--- WHAT YOU ARE ASKED TO DO ---
Search the listing below for the word "purple" and copy each line that holds it.

ENTRIES SHOWN section start

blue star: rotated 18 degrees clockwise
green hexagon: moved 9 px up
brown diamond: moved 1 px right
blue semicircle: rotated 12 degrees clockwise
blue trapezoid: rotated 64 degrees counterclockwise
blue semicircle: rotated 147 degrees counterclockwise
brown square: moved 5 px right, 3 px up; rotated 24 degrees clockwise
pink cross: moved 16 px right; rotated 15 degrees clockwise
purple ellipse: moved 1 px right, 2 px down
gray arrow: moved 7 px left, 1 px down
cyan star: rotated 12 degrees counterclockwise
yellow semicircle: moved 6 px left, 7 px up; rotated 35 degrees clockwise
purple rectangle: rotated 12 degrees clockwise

ENTRIES SHOWN section end

--- SOLUTION FOR THIS EXERCISE ---
purple ellipse: moved 1 px right, 2 px down
purple rectangle: rotated 12 degrees clockwise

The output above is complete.